Task input>

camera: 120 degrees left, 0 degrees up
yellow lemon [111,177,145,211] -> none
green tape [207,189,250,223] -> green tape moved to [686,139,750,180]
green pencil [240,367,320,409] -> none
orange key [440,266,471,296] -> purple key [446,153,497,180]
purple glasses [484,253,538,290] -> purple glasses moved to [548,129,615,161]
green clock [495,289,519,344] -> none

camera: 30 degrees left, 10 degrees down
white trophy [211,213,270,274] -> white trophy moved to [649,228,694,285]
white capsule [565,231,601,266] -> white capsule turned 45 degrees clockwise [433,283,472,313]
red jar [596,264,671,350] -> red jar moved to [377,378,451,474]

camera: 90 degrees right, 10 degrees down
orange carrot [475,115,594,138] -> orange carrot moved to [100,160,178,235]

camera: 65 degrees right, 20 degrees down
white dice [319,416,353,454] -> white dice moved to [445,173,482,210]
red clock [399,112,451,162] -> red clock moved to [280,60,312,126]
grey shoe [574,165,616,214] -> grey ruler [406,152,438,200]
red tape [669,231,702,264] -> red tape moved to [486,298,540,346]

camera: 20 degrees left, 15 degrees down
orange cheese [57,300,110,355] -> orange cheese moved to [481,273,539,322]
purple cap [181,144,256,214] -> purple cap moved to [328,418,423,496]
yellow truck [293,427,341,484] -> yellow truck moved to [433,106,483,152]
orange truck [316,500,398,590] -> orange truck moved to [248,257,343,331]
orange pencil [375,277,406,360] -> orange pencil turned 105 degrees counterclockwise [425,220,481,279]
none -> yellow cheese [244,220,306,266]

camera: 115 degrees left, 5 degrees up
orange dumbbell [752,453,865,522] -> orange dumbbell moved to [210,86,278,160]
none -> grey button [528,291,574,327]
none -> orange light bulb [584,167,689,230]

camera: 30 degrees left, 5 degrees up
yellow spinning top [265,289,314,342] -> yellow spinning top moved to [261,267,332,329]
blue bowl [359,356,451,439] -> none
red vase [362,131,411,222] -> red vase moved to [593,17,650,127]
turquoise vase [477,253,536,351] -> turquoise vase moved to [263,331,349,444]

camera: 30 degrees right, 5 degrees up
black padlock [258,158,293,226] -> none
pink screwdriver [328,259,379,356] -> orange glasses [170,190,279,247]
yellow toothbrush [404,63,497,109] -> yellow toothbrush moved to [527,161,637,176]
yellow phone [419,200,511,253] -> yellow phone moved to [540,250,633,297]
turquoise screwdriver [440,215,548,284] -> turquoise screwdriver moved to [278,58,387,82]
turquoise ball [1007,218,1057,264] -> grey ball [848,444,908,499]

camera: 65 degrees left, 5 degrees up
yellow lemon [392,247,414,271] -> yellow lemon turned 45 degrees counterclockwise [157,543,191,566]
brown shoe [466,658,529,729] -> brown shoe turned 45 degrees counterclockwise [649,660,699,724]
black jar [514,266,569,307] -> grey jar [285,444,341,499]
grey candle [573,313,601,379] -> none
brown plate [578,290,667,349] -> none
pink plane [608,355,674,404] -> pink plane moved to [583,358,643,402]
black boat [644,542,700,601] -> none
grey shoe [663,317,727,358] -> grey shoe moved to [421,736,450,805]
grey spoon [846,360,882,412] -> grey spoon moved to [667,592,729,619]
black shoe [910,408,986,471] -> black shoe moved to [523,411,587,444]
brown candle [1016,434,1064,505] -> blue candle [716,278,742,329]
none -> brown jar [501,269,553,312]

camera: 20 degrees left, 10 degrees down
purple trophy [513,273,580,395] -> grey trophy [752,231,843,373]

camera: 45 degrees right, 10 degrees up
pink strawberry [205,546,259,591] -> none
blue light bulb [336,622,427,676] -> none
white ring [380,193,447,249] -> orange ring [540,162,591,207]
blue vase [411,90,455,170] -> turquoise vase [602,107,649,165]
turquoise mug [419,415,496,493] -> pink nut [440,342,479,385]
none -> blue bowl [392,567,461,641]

Activity> Your task is to restate, word for word, the lines from the beginning of the records to the line with "white capsule [565,231,601,266]", inclusive.

Finished exercise>
camera: 120 degrees left, 0 degrees up
yellow lemon [111,177,145,211] -> none
green tape [207,189,250,223] -> green tape moved to [686,139,750,180]
green pencil [240,367,320,409] -> none
orange key [440,266,471,296] -> purple key [446,153,497,180]
purple glasses [484,253,538,290] -> purple glasses moved to [548,129,615,161]
green clock [495,289,519,344] -> none

camera: 30 degrees left, 10 degrees down
white trophy [211,213,270,274] -> white trophy moved to [649,228,694,285]
white capsule [565,231,601,266] -> white capsule turned 45 degrees clockwise [433,283,472,313]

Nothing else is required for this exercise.